→ **Aim of the exercise**: Scan the entries for lines with the word "diode" and copy those lines.
↓↓↓
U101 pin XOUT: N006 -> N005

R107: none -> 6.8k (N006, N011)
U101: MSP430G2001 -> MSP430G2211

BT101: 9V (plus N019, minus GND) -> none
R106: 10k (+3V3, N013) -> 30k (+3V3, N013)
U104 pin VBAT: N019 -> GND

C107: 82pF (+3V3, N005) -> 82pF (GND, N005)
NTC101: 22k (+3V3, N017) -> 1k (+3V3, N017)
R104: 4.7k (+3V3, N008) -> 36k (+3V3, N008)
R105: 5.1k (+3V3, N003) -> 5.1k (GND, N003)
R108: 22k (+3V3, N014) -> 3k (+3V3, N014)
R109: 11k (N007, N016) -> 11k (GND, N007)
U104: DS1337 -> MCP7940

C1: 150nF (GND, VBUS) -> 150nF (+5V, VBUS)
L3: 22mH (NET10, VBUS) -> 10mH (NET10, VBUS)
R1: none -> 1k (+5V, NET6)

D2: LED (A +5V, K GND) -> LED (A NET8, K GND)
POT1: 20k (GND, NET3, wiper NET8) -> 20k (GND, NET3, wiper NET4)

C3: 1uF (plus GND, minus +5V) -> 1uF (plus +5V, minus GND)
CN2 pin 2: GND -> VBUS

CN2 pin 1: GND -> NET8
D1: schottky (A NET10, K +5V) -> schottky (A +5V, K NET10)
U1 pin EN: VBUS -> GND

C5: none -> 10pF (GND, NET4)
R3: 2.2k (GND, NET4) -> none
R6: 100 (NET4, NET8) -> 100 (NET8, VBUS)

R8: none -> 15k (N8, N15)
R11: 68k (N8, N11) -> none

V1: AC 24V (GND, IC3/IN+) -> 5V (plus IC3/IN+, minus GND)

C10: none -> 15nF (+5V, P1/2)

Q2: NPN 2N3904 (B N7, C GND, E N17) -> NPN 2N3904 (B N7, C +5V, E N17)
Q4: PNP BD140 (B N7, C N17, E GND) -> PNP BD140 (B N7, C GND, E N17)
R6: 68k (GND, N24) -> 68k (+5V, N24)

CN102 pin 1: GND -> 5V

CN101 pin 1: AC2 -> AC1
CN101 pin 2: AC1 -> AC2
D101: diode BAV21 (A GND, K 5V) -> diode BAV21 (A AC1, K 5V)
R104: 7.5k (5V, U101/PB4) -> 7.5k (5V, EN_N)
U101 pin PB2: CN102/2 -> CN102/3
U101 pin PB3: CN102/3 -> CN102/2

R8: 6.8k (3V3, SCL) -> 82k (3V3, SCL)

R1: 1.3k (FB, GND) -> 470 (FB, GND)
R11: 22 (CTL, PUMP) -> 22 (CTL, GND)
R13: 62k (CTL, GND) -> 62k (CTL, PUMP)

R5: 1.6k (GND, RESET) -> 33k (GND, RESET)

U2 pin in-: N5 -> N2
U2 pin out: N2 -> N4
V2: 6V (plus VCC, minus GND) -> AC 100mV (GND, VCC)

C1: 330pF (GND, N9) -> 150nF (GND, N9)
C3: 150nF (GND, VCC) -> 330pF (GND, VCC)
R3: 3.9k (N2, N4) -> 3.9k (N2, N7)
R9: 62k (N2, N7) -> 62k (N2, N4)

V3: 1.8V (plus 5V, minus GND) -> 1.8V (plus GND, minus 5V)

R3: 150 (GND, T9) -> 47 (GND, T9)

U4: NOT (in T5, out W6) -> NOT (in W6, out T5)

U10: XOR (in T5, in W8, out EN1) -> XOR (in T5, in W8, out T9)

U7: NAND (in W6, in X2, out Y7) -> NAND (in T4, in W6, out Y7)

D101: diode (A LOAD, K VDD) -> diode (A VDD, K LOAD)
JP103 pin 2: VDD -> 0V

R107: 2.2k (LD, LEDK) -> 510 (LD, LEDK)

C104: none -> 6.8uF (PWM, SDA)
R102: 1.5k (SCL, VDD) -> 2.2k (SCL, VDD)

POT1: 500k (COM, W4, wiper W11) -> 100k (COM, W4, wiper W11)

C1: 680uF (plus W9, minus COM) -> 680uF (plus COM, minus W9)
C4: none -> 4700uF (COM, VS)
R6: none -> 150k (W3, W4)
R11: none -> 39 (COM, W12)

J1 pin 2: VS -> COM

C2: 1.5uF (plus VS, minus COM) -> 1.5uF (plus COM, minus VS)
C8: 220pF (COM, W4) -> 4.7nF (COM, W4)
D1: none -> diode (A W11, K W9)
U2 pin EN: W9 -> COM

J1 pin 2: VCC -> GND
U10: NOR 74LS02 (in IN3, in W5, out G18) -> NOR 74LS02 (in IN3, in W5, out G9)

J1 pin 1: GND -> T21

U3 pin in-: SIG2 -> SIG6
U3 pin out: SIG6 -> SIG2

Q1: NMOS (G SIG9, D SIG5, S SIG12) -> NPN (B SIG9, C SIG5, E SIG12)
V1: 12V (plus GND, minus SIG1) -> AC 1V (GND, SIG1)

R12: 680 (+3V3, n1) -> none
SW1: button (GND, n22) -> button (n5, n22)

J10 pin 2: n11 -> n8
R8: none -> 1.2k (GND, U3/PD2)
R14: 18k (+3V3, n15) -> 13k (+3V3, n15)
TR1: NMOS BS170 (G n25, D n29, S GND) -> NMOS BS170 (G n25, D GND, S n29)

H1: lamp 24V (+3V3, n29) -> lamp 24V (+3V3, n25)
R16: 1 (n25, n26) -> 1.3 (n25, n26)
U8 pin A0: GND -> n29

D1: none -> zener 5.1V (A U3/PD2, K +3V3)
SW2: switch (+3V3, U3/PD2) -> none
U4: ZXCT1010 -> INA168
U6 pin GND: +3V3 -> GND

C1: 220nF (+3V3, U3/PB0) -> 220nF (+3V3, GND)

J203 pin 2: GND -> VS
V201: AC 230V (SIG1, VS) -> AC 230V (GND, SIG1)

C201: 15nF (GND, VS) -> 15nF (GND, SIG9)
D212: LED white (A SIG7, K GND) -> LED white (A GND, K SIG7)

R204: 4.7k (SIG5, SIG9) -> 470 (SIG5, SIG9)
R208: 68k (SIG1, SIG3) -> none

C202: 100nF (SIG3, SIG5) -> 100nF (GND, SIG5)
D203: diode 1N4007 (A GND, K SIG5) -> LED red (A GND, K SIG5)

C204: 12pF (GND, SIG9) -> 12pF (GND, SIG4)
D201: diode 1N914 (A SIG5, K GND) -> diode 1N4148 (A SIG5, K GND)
↑↑↑
→ **Response to this task**:
D101: diode BAV21 (A GND, K 5V) -> diode BAV21 (A AC1, K 5V)
D101: diode (A LOAD, K VDD) -> diode (A VDD, K LOAD)
D1: none -> diode (A W11, K W9)
D203: diode 1N4007 (A GND, K SIG5) -> LED red (A GND, K SIG5)
D201: diode 1N914 (A SIG5, K GND) -> diode 1N4148 (A SIG5, K GND)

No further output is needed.